What you will do:
Show each line of the material that contains the string "instrumentName", matching case exactly.
— START Rows —
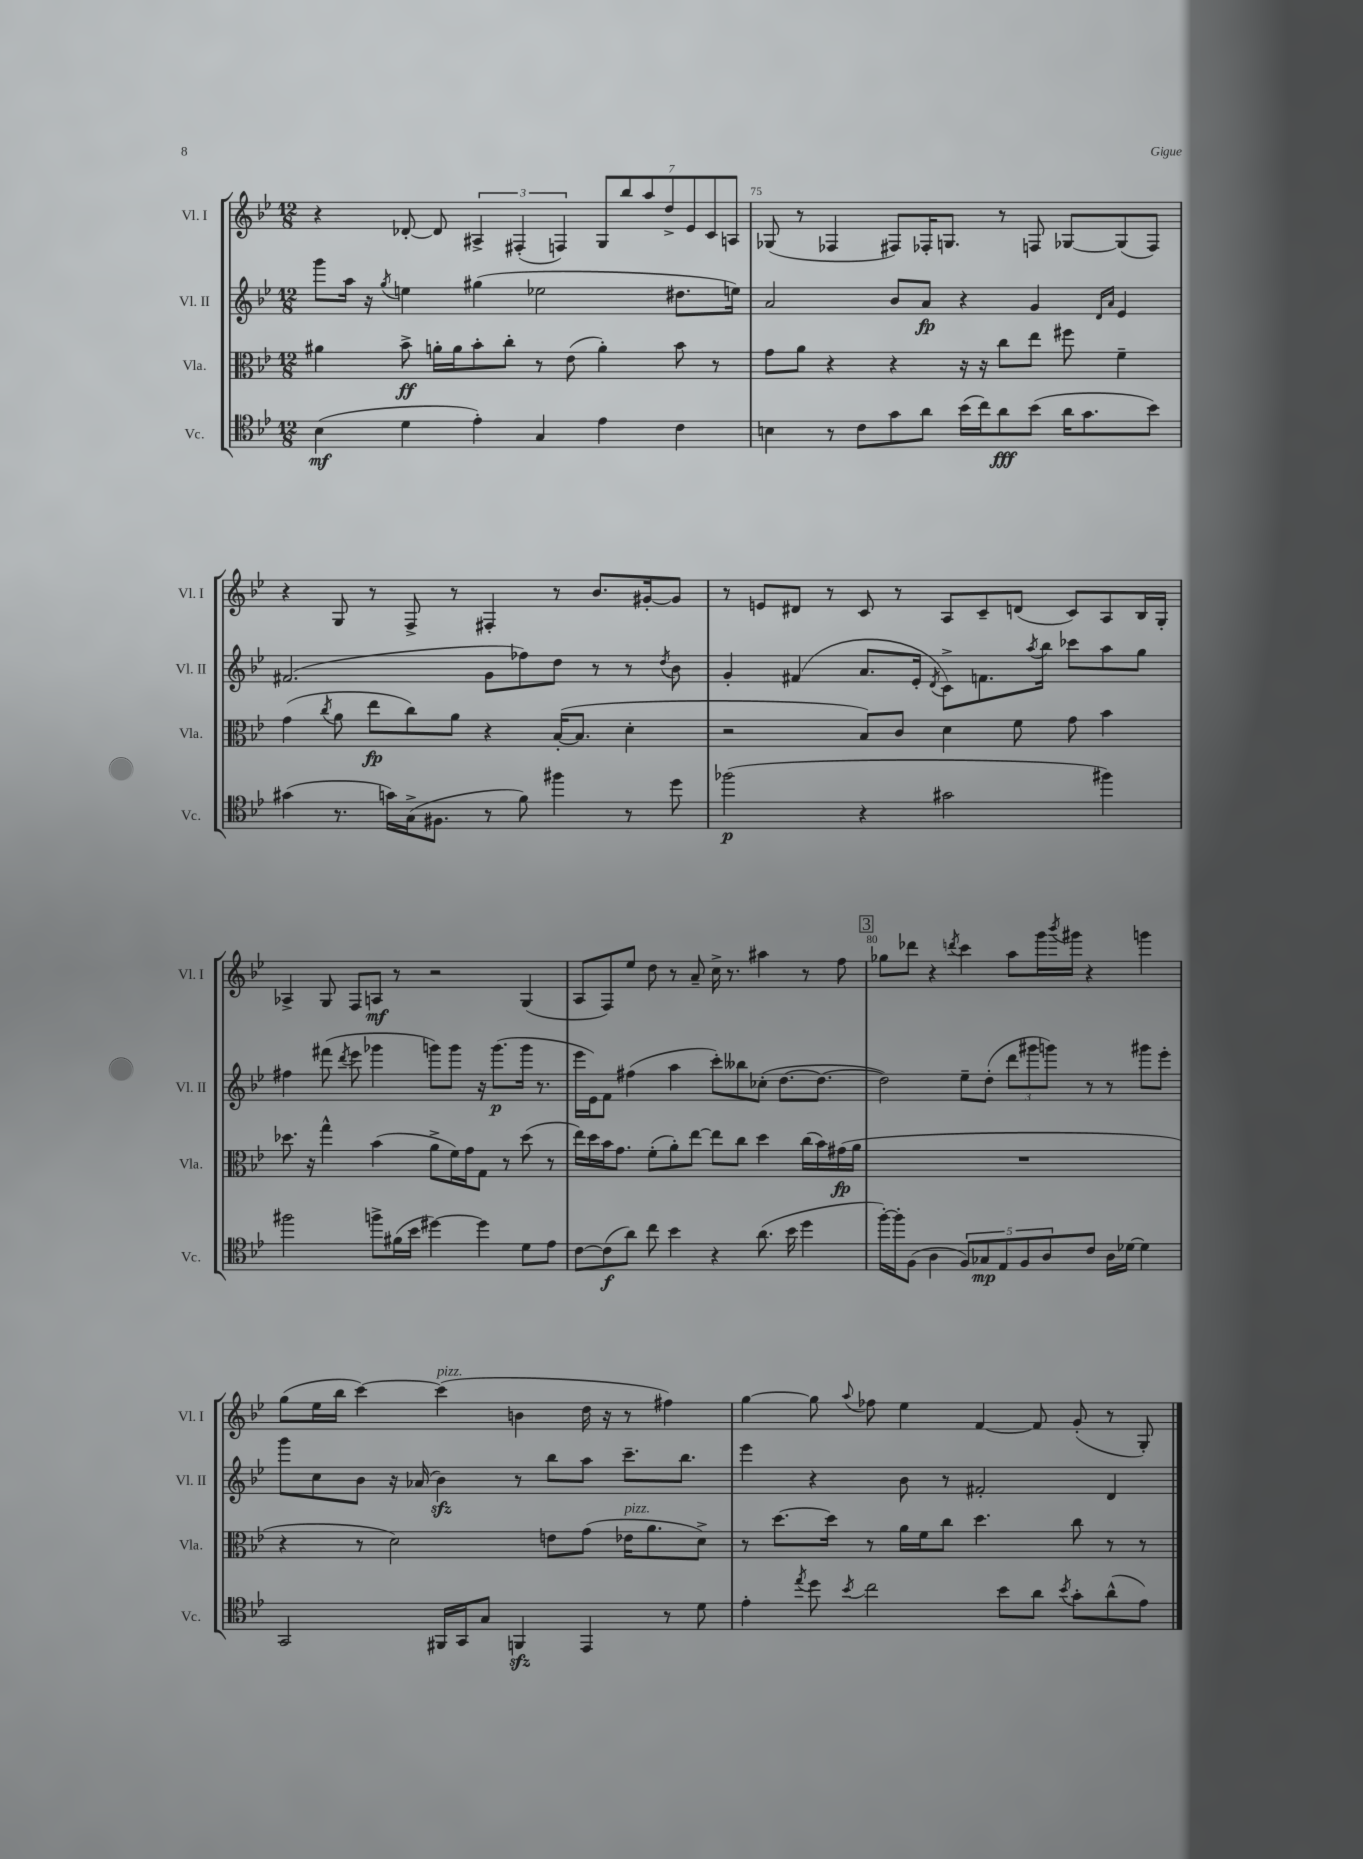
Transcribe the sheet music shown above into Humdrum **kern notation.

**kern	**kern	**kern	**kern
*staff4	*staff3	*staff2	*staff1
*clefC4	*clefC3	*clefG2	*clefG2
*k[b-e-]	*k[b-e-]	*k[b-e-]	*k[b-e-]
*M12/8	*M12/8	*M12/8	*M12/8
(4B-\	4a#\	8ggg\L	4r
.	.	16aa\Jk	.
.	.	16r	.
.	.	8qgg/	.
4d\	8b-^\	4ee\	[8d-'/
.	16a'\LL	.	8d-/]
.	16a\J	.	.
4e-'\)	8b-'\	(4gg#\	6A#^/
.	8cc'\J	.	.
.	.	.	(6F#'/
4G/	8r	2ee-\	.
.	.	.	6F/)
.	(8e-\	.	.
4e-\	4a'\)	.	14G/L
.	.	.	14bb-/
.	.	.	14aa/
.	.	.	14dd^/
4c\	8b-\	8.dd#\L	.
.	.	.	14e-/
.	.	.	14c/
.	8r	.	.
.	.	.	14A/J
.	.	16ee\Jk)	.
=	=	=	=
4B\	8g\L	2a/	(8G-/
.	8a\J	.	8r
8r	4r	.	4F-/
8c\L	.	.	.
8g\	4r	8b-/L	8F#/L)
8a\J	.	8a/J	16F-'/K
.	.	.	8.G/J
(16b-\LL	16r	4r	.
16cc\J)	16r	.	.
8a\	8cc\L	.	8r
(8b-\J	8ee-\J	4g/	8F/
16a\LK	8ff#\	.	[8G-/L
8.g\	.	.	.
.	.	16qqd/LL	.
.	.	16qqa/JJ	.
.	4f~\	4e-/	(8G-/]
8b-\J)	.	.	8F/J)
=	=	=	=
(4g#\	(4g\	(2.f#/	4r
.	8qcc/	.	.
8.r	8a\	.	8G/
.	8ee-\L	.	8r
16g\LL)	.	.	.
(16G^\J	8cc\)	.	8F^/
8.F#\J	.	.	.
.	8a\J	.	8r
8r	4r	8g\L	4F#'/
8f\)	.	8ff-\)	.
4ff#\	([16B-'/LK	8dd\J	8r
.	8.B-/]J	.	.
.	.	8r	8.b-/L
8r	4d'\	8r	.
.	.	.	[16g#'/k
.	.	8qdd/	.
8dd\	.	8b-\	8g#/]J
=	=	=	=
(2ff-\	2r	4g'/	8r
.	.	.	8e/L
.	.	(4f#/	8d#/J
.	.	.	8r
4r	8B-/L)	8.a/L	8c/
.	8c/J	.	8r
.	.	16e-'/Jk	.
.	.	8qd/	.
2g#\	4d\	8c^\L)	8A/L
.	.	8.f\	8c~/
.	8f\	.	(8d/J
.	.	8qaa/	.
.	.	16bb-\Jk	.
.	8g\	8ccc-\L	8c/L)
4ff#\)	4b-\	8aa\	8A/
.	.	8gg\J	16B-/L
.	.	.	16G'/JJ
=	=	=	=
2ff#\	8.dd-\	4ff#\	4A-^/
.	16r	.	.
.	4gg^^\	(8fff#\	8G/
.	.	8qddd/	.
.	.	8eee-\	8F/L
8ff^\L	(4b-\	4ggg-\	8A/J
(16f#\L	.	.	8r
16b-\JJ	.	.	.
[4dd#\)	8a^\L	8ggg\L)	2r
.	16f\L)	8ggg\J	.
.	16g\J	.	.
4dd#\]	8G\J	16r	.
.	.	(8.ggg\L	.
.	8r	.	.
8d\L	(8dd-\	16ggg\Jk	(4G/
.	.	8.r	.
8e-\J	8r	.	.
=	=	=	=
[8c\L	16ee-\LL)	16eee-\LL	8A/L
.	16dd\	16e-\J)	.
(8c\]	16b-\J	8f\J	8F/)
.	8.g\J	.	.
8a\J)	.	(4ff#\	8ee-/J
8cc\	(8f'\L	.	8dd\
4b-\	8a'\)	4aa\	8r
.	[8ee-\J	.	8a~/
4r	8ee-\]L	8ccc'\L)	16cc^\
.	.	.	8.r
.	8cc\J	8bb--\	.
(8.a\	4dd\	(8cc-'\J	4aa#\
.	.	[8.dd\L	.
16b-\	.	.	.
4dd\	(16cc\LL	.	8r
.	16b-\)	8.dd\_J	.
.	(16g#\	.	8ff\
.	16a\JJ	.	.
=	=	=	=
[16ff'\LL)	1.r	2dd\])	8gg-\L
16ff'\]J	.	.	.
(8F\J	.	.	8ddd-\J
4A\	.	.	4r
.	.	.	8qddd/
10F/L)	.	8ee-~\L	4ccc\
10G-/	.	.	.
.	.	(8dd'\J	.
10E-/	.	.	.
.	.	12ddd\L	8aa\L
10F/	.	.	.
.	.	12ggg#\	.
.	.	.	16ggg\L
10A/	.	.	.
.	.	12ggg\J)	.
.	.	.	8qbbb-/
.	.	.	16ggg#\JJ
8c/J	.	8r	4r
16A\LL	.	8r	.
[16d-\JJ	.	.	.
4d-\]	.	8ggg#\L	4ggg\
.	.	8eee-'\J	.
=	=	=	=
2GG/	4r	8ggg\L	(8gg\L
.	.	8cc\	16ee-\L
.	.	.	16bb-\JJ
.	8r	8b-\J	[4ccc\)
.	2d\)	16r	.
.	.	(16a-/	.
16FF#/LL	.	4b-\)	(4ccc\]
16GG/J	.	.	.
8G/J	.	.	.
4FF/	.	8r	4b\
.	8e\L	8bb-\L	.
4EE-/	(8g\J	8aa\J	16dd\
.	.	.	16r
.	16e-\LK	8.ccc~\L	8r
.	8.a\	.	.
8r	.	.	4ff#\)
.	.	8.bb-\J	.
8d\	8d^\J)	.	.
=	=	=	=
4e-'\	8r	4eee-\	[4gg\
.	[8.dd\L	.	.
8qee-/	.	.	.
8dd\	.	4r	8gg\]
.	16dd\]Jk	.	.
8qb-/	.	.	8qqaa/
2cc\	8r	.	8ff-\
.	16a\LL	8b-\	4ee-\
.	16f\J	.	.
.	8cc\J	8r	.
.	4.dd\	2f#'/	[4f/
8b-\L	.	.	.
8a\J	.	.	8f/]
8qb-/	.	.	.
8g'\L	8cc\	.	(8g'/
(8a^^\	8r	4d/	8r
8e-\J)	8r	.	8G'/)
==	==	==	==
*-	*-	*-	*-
— END Rows —
— START Rows —
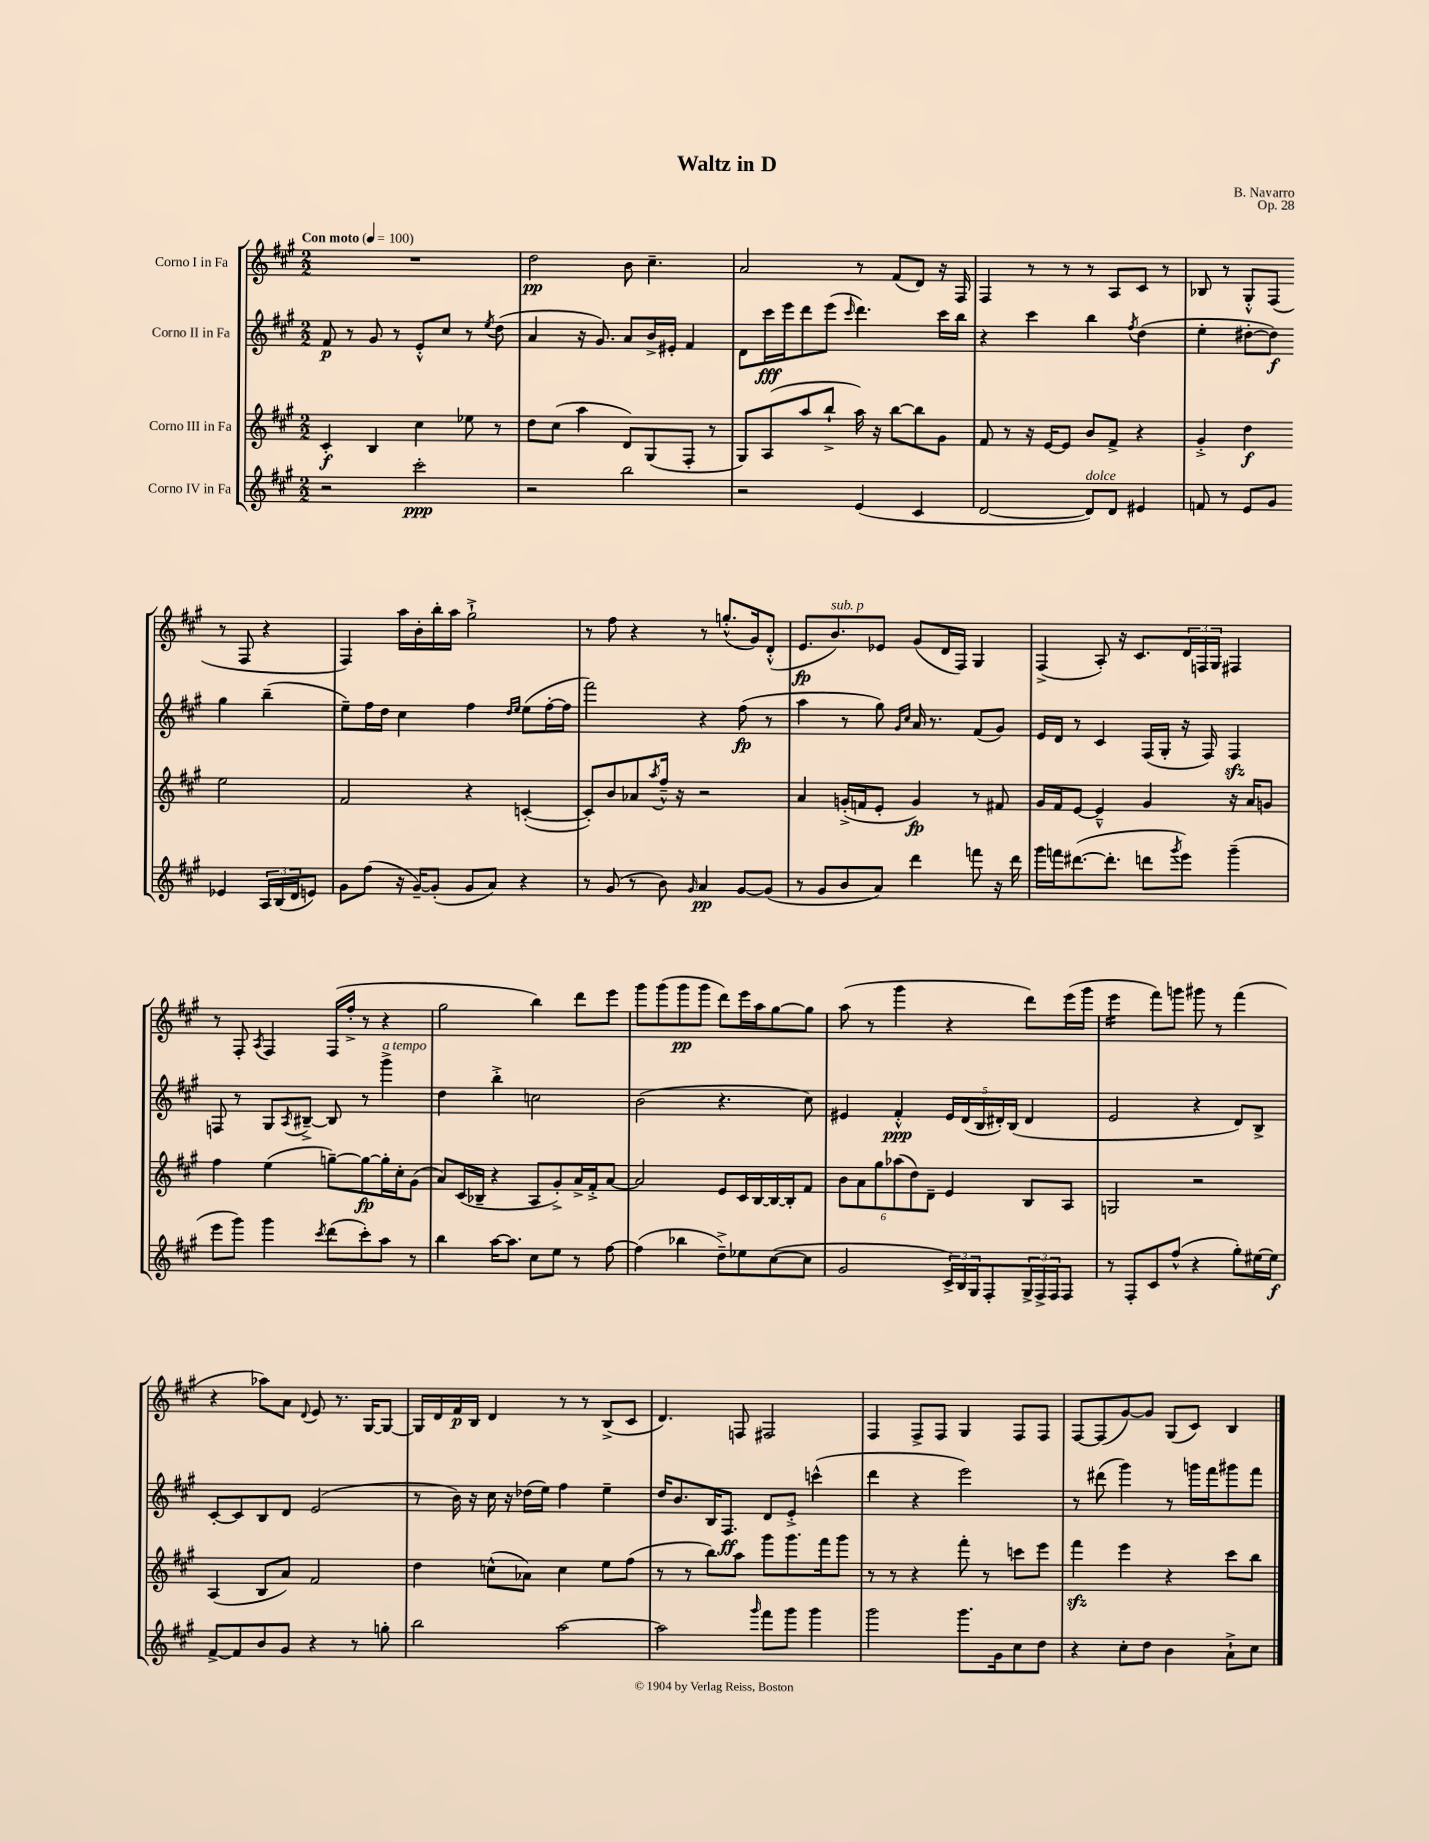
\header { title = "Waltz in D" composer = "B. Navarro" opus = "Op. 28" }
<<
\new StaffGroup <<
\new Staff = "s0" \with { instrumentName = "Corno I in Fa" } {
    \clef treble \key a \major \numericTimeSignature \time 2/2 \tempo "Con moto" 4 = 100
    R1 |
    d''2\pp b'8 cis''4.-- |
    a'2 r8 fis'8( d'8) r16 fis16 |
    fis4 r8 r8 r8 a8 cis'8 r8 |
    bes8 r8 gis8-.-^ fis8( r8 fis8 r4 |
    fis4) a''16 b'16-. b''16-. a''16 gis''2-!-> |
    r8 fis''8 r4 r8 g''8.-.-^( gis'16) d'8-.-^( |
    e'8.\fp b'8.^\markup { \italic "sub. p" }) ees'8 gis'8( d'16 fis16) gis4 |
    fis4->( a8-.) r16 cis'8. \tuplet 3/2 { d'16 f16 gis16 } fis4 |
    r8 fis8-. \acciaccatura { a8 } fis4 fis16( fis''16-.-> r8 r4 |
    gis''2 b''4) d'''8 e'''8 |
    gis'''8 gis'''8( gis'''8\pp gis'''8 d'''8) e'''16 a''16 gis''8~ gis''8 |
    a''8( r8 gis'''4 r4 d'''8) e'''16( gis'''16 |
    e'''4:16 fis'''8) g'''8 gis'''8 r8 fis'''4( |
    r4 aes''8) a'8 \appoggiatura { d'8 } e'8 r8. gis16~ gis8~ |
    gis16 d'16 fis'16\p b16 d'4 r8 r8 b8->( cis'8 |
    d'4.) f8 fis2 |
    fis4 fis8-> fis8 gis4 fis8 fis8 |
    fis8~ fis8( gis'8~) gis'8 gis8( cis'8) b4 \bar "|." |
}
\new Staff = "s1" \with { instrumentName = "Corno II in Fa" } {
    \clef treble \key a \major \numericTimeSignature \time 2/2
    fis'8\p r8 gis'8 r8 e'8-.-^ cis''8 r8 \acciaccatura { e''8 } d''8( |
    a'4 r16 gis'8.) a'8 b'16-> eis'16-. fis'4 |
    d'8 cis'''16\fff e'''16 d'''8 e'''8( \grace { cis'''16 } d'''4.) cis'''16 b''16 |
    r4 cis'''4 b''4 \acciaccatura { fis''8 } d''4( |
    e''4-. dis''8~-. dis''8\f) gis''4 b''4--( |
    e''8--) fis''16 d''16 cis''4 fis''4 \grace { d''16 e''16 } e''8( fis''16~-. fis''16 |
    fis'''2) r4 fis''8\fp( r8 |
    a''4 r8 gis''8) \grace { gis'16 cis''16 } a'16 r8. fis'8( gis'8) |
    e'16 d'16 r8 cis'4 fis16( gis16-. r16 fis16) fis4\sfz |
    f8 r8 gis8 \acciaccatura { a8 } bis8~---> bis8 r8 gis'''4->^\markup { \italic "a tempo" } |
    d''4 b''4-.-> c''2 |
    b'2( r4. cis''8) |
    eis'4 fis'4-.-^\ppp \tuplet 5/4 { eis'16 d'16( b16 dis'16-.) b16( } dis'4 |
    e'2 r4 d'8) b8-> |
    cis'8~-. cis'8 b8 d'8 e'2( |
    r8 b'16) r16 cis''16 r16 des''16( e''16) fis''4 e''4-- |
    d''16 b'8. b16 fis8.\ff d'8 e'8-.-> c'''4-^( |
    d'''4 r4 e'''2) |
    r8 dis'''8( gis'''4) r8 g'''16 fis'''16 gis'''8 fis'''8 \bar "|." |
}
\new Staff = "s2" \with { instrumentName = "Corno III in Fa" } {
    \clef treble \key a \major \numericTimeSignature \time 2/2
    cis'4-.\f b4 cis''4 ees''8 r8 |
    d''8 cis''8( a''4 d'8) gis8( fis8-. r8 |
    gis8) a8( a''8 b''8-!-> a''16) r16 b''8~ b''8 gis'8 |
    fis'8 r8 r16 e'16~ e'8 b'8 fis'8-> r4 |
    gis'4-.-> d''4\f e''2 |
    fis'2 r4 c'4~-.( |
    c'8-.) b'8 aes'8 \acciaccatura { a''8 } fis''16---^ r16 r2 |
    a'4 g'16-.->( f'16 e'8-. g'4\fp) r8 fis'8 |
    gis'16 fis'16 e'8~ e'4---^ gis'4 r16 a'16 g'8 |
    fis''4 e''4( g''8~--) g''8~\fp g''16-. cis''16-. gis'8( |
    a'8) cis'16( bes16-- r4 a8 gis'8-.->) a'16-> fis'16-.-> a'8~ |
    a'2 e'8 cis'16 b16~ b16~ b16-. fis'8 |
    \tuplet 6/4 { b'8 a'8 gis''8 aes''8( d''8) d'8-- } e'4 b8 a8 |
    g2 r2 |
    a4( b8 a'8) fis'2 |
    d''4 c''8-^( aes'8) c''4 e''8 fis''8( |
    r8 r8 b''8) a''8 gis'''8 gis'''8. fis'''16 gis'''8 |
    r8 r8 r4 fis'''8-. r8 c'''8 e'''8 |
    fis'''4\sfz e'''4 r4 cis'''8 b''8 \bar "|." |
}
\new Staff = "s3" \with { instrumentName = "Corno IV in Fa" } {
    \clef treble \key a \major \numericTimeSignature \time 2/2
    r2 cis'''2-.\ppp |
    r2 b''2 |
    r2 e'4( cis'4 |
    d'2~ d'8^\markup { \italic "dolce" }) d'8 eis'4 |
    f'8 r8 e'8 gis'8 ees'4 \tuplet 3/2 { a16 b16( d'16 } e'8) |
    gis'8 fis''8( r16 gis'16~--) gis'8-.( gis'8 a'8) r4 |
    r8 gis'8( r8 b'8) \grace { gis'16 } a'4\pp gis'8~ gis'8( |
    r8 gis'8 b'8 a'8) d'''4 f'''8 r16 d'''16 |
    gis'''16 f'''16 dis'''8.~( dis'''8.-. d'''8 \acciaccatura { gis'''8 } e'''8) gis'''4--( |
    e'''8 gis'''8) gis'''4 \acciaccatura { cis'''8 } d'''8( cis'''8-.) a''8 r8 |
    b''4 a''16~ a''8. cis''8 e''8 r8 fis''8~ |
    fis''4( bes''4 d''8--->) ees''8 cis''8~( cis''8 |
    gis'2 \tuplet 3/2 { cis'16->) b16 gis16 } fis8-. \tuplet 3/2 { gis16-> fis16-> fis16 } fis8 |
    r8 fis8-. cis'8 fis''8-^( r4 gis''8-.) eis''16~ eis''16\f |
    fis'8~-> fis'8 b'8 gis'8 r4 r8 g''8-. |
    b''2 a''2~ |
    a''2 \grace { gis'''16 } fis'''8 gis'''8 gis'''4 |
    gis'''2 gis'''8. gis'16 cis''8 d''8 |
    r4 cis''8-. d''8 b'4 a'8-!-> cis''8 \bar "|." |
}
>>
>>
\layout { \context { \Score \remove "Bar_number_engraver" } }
— END Rows —
Result for this exercise:
\new Staff = "s0" \with { instrumentName = "Corno I in Fa" } {
\new Staff = "s1" \with { instrumentName = "Corno II in Fa" } {
\new Staff = "s2" \with { instrumentName = "Corno III in Fa" } {
\new Staff = "s3" \with { instrumentName = "Corno IV in Fa" } {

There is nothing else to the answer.